● Stored data
- - - - - - -

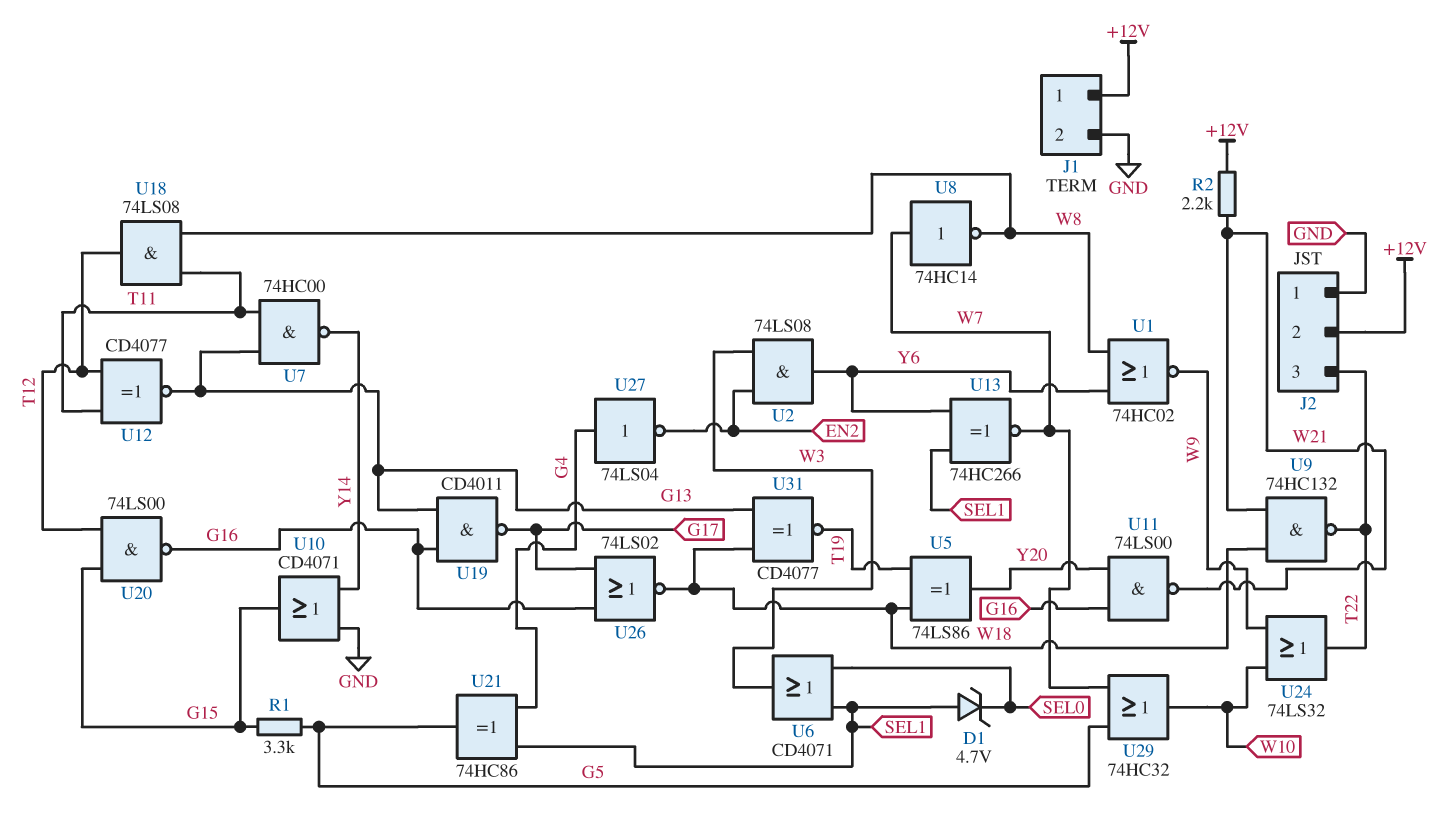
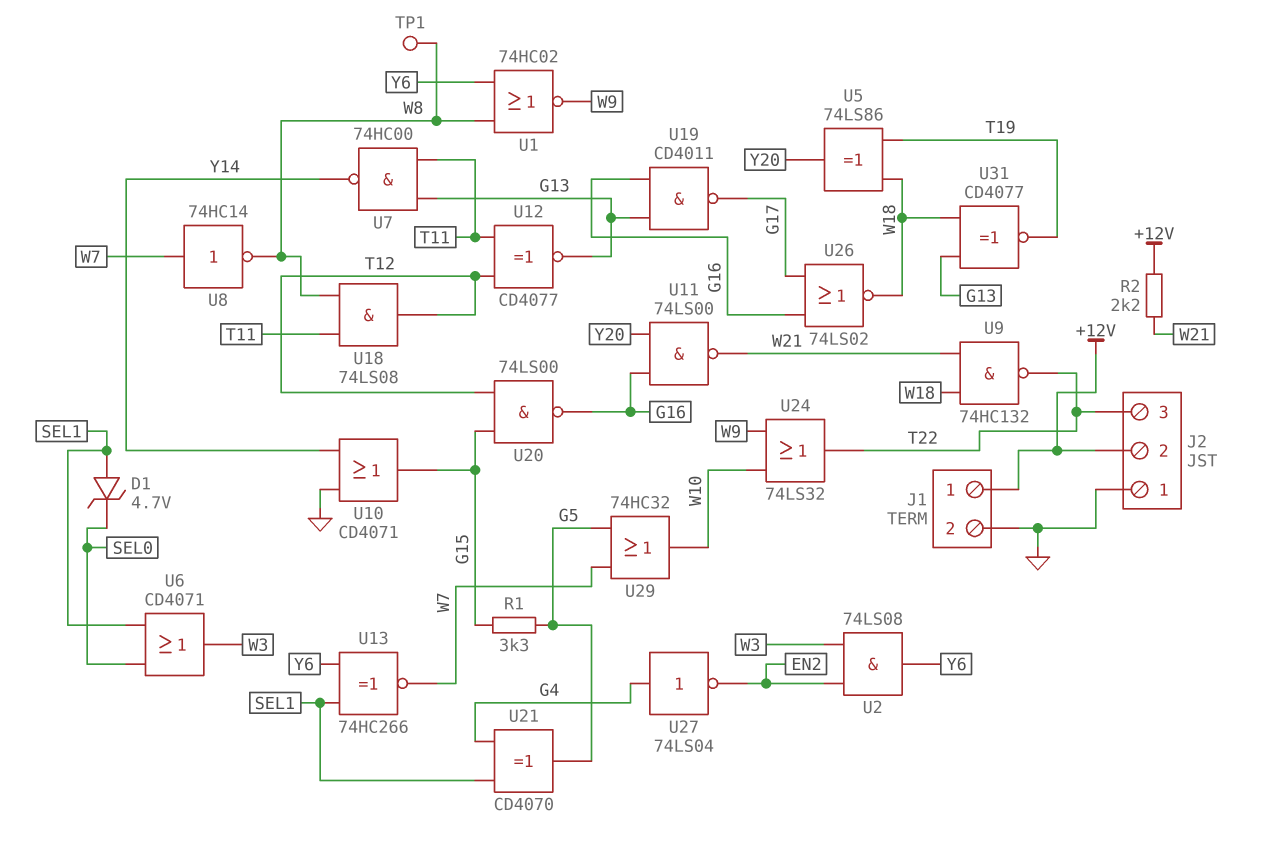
TP1: none -> test point (W8)
U21: XOR 74HC86 (in G4, in SEL1, out G5) -> XOR CD4070 (in G4, in SEL1, out G5)

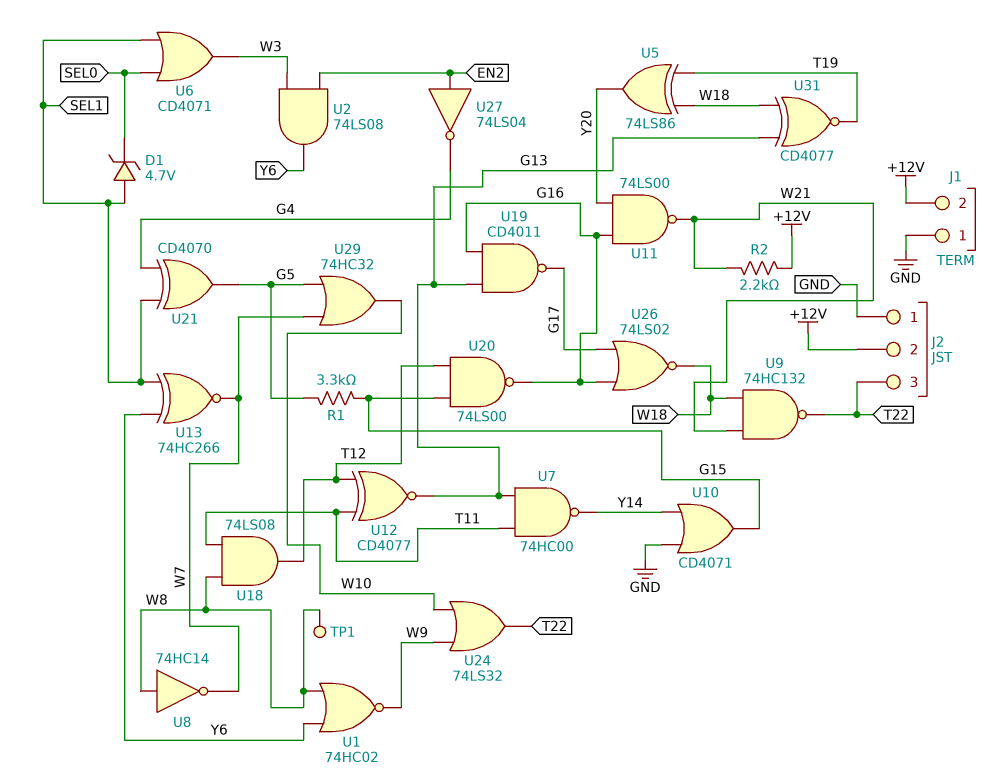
J1 pin 1: +12V -> GND
J1 pin 2: GND -> +12V
U8: NOT 74HC14 (in W7, out W8) -> NOT 74HC14 (in W8, out W7)
U27: NOT 74LS04 (in G4, out EN2) -> NOT 74LS04 (in EN2, out G4)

- - - - - - -

● What you are asked to do
The whole listing must be restated word for word. Leave out any pictures.

● Solution below
TP1: none -> test point (W8)
U21: XOR 74HC86 (in G4, in SEL1, out G5) -> XOR CD4070 (in G4, in SEL1, out G5)

J1 pin 1: +12V -> GND
J1 pin 2: GND -> +12V
U8: NOT 74HC14 (in W7, out W8) -> NOT 74HC14 (in W8, out W7)
U27: NOT 74LS04 (in G4, out EN2) -> NOT 74LS04 (in EN2, out G4)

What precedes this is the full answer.